*Exercise materials:*

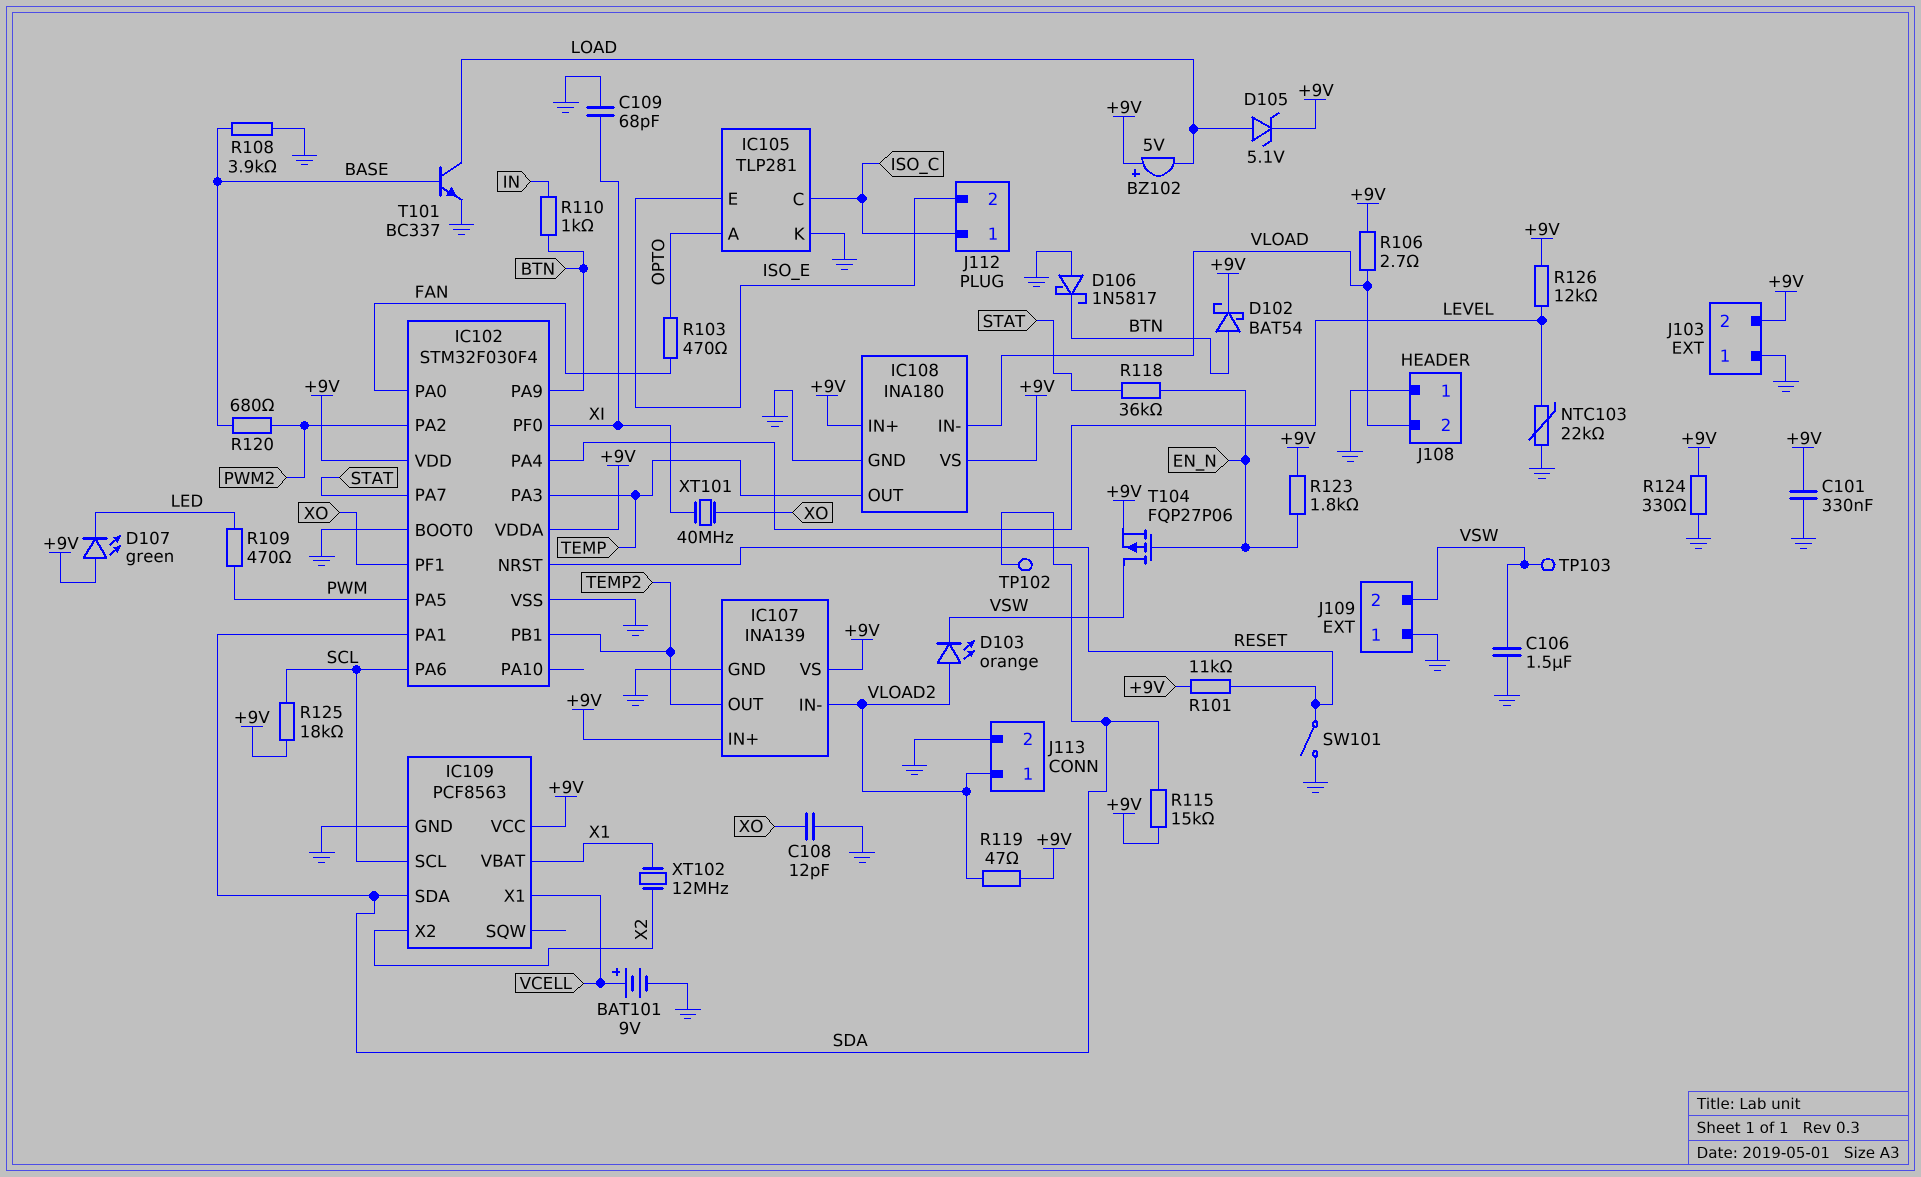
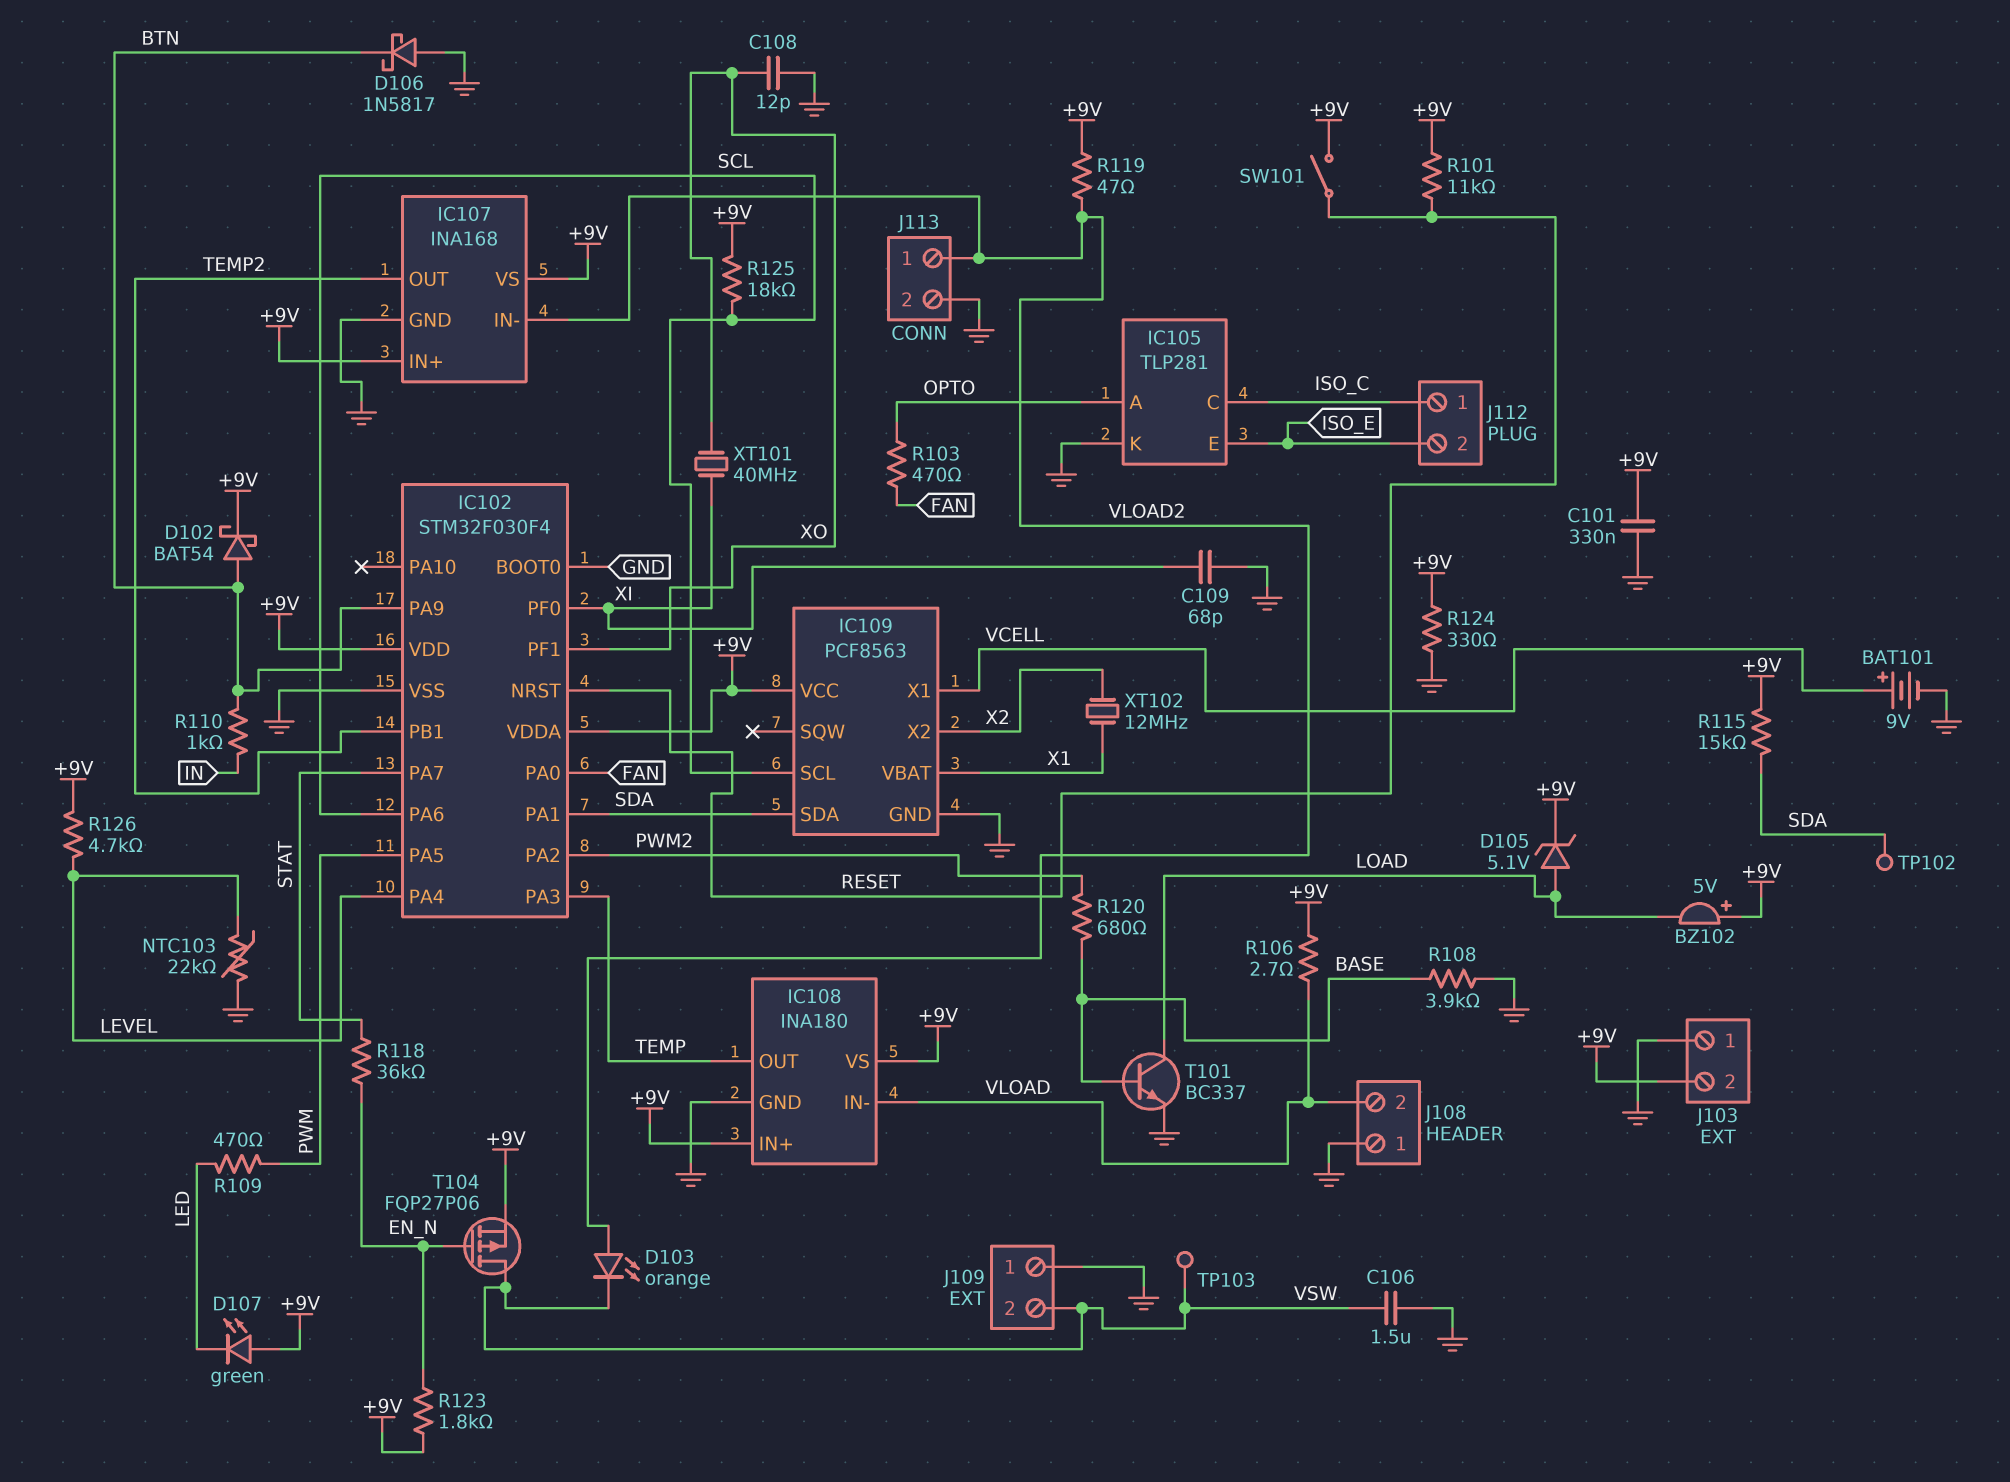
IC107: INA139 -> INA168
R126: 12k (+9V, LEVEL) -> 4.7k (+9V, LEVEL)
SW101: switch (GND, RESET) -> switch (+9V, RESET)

...

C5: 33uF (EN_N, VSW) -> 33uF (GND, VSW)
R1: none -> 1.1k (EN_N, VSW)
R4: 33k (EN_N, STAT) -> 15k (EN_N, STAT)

--

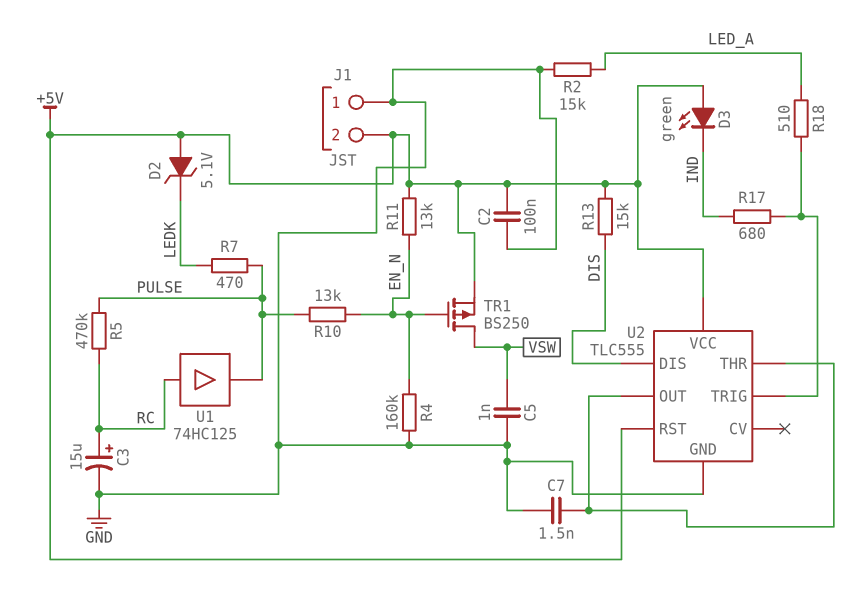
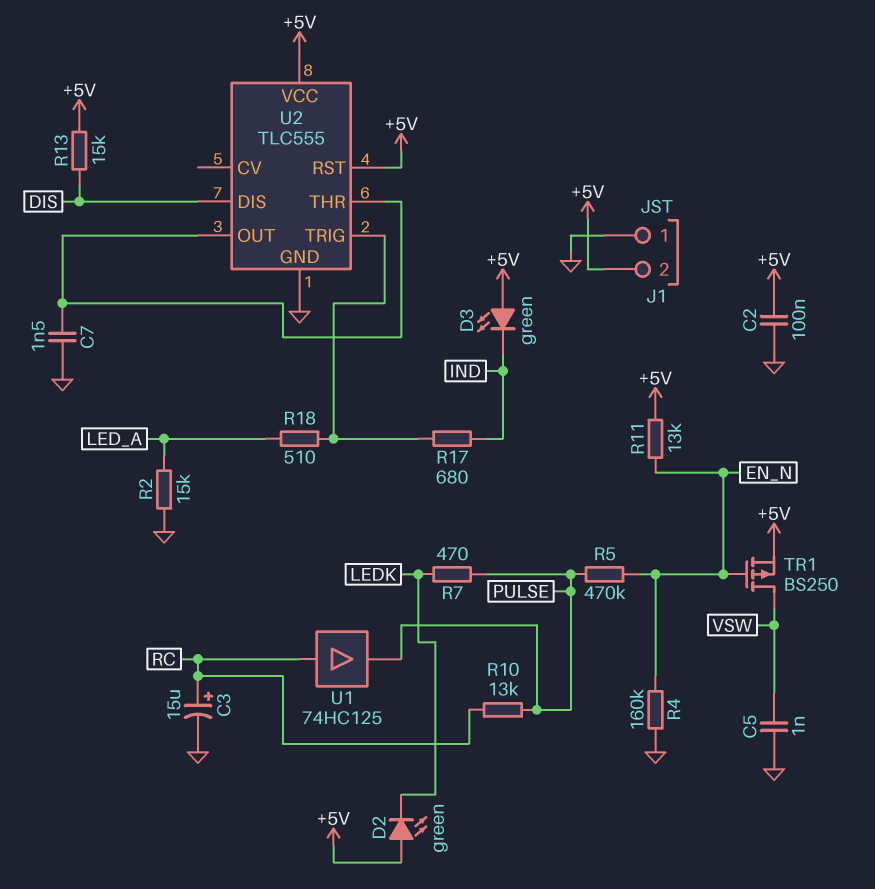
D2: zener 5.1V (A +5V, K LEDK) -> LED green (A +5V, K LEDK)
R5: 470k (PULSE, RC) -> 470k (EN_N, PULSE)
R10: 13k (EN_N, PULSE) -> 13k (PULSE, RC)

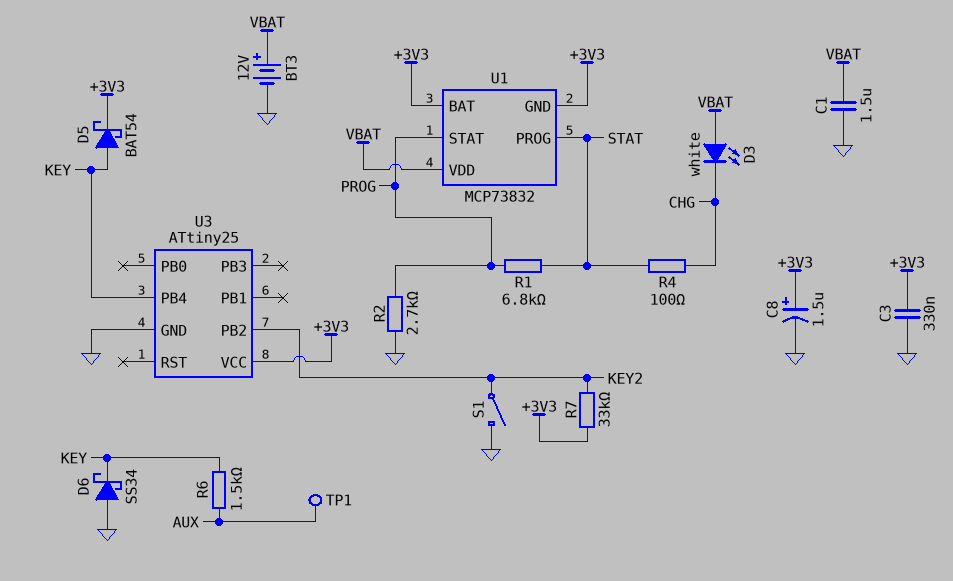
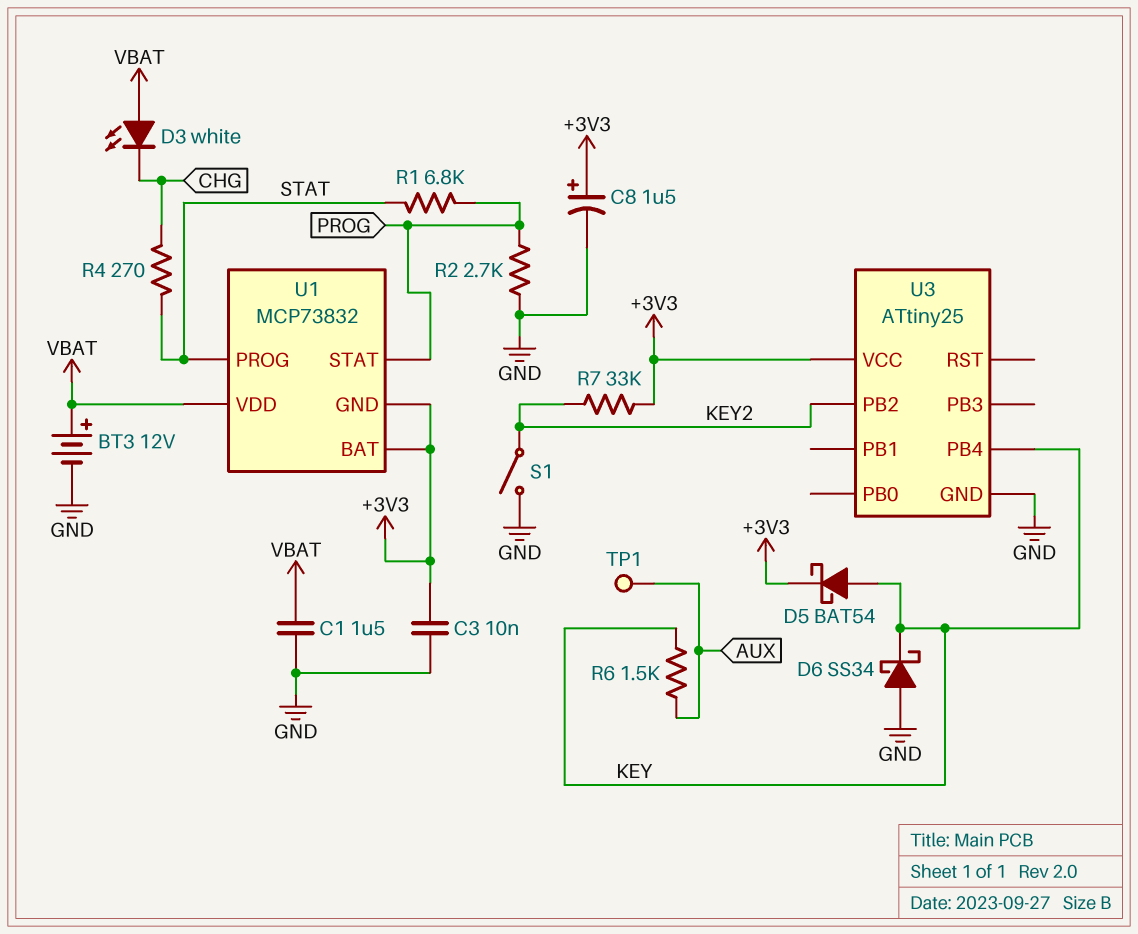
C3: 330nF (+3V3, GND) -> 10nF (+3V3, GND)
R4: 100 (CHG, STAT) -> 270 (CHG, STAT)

*What to produce:*
Reproduce the lines above starting at the one with "R10: 13k (EN_N, PULSE) -> 13k (PULSE, RC)" and ending at the one with "R4: 100 (CHG, STAT) -> 270 (CHG, STAT)", both included, exactly and with no pictures.

*Task result:*
R10: 13k (EN_N, PULSE) -> 13k (PULSE, RC)

C3: 330nF (+3V3, GND) -> 10nF (+3V3, GND)
R4: 100 (CHG, STAT) -> 270 (CHG, STAT)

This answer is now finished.